◆ Prompt
Report every line of the records that includes the word "hexagon".

Excerpts from a dataset
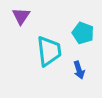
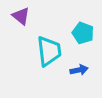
purple triangle: rotated 24 degrees counterclockwise
blue arrow: rotated 84 degrees counterclockwise
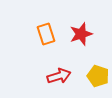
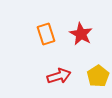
red star: rotated 25 degrees counterclockwise
yellow pentagon: rotated 20 degrees clockwise
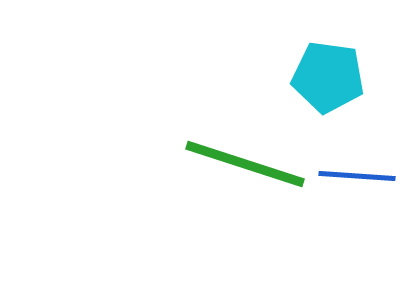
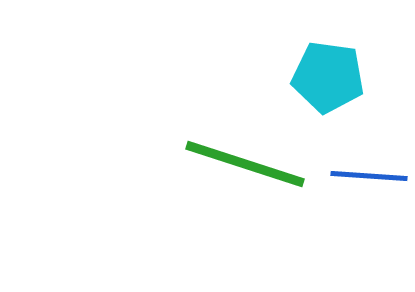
blue line: moved 12 px right
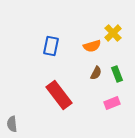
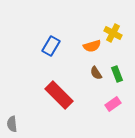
yellow cross: rotated 18 degrees counterclockwise
blue rectangle: rotated 18 degrees clockwise
brown semicircle: rotated 120 degrees clockwise
red rectangle: rotated 8 degrees counterclockwise
pink rectangle: moved 1 px right, 1 px down; rotated 14 degrees counterclockwise
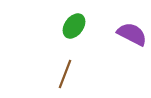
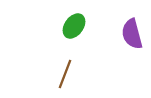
purple semicircle: rotated 132 degrees counterclockwise
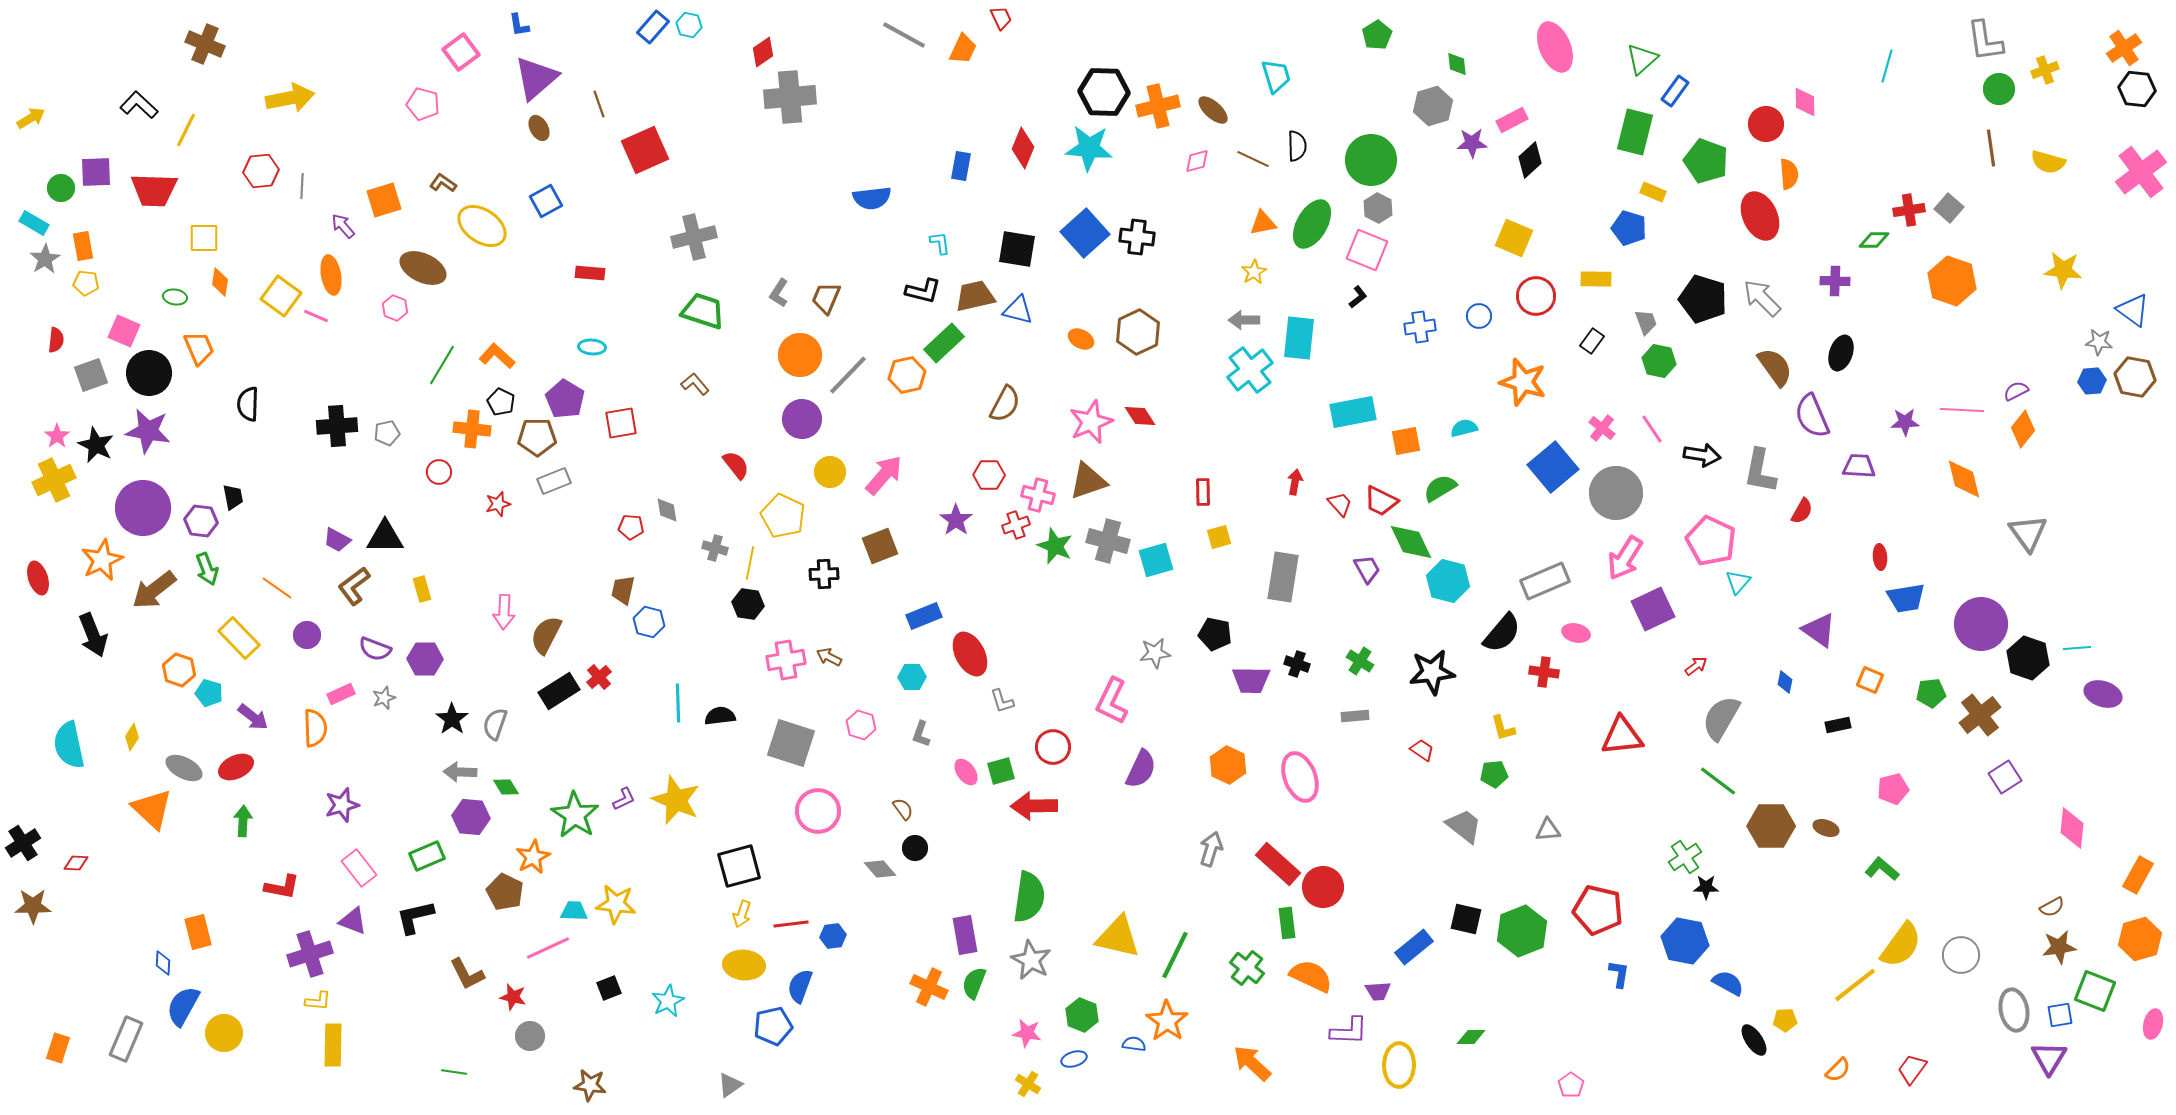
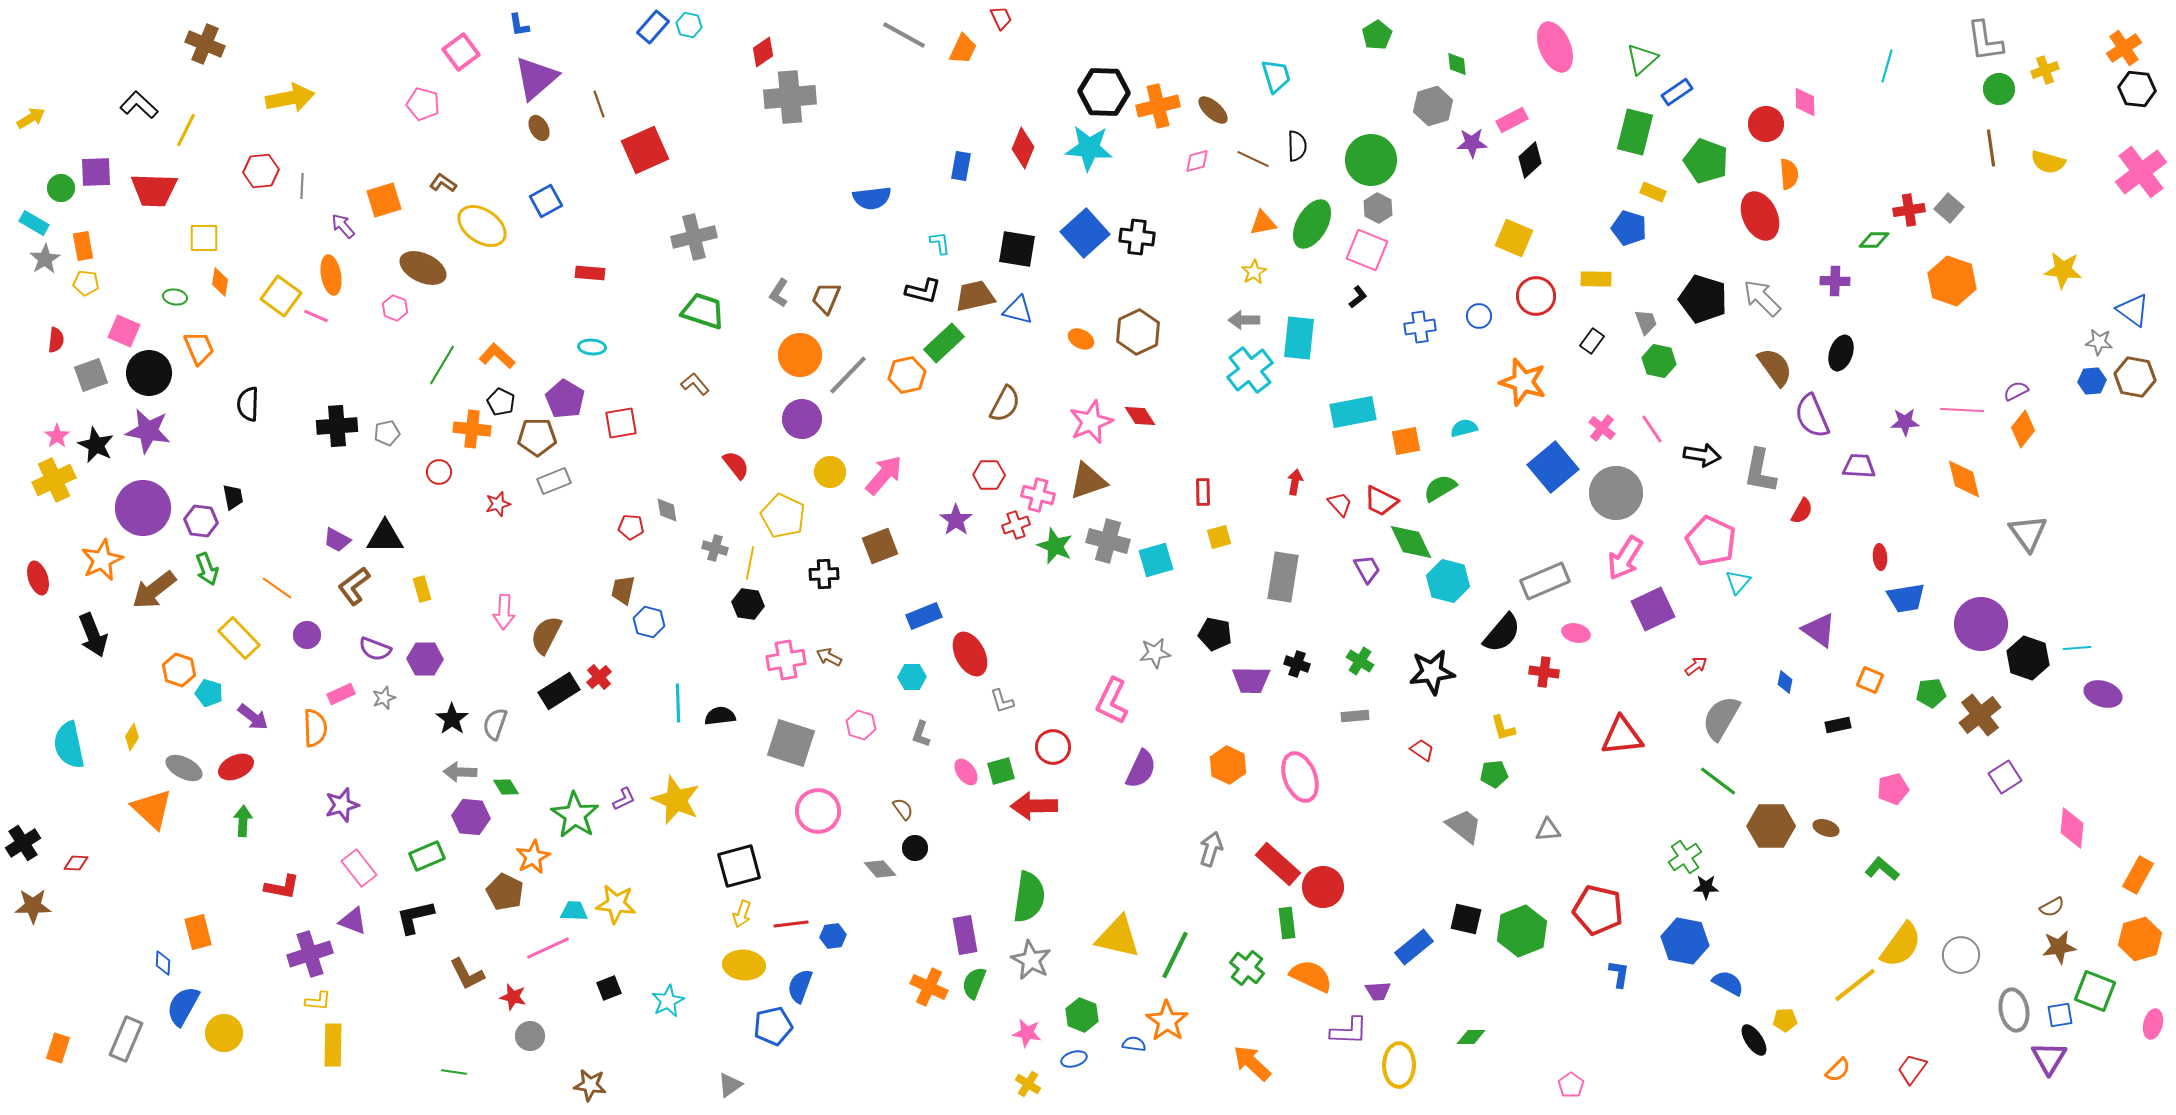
blue rectangle at (1675, 91): moved 2 px right, 1 px down; rotated 20 degrees clockwise
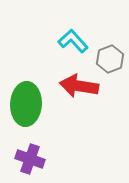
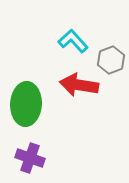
gray hexagon: moved 1 px right, 1 px down
red arrow: moved 1 px up
purple cross: moved 1 px up
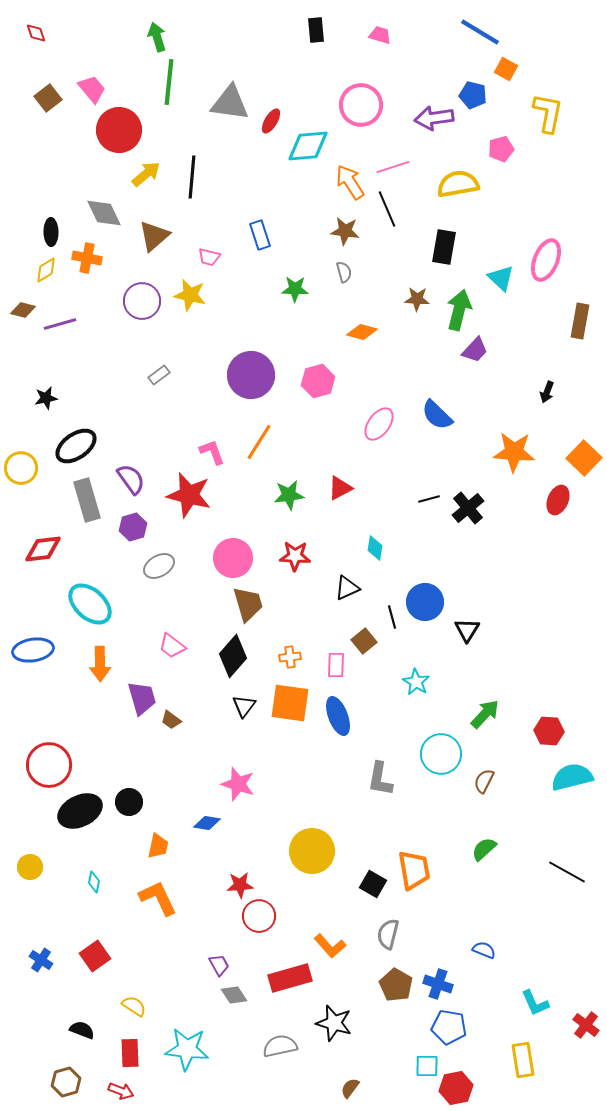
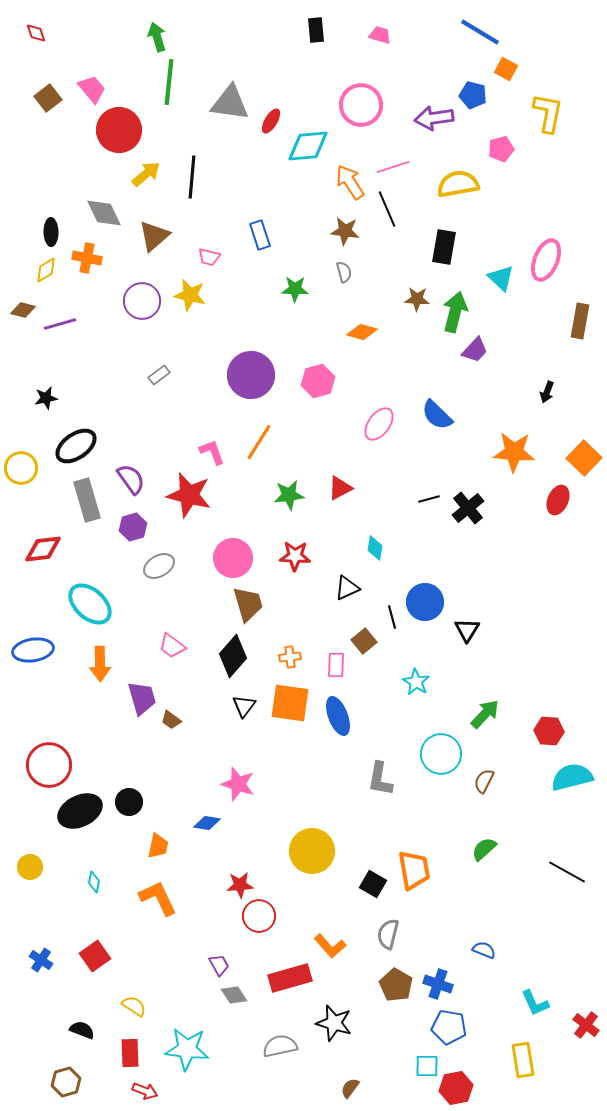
green arrow at (459, 310): moved 4 px left, 2 px down
red arrow at (121, 1091): moved 24 px right
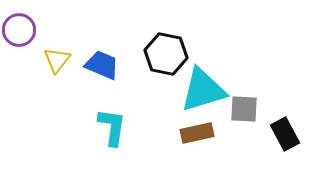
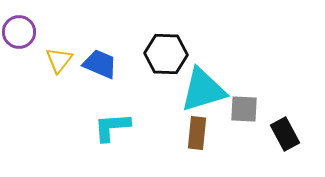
purple circle: moved 2 px down
black hexagon: rotated 9 degrees counterclockwise
yellow triangle: moved 2 px right
blue trapezoid: moved 2 px left, 1 px up
cyan L-shape: rotated 102 degrees counterclockwise
brown rectangle: rotated 72 degrees counterclockwise
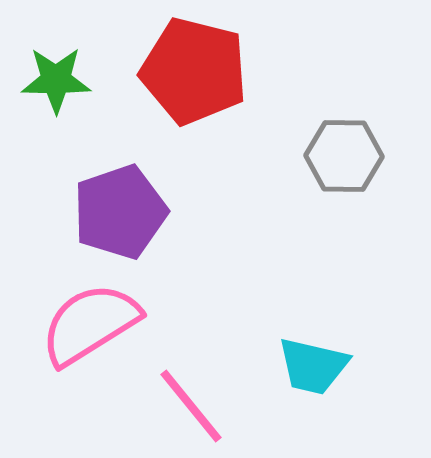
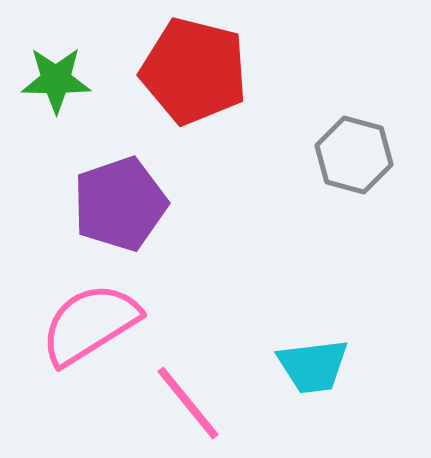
gray hexagon: moved 10 px right, 1 px up; rotated 14 degrees clockwise
purple pentagon: moved 8 px up
cyan trapezoid: rotated 20 degrees counterclockwise
pink line: moved 3 px left, 3 px up
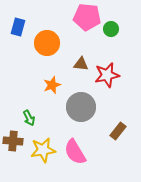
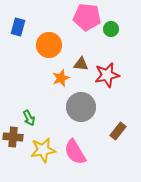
orange circle: moved 2 px right, 2 px down
orange star: moved 9 px right, 7 px up
brown cross: moved 4 px up
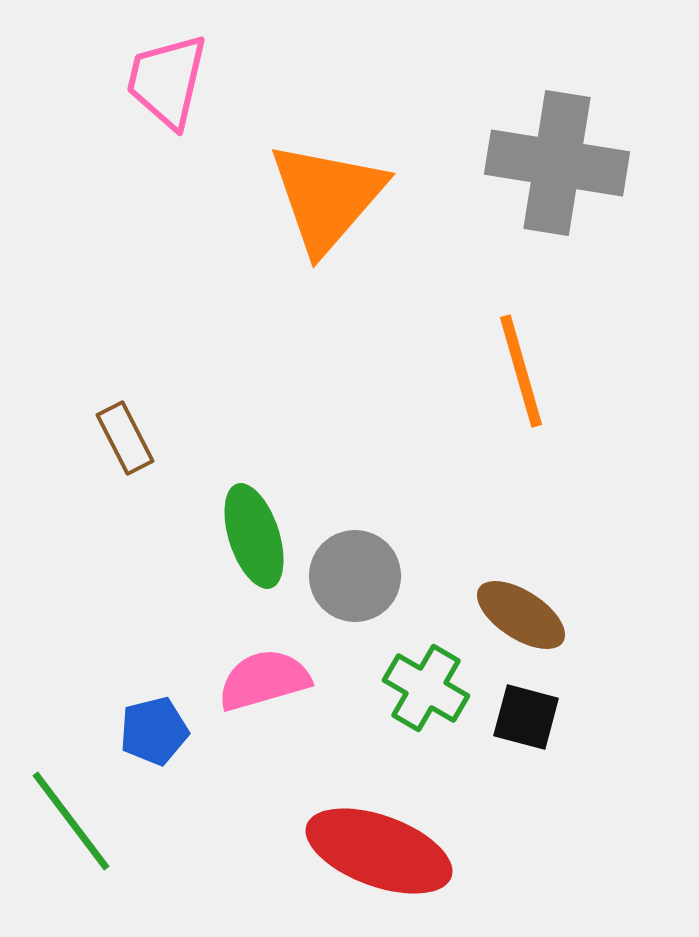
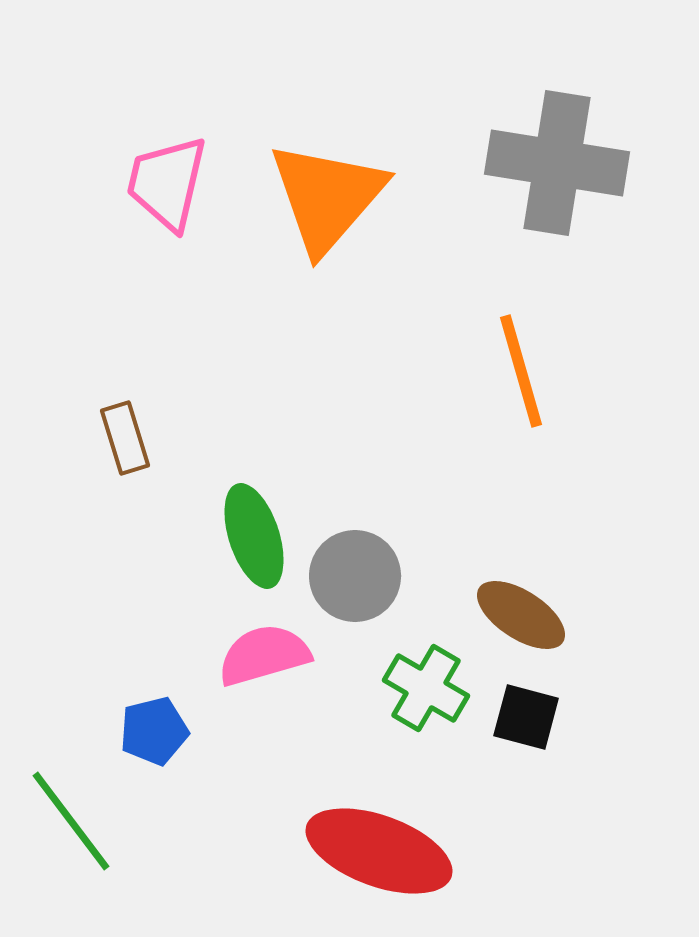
pink trapezoid: moved 102 px down
brown rectangle: rotated 10 degrees clockwise
pink semicircle: moved 25 px up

◆ Task solution
gray hexagon: moved 1 px right, 1 px down
black hexagon: rotated 9 degrees counterclockwise
gray hexagon: moved 10 px right, 1 px up; rotated 14 degrees clockwise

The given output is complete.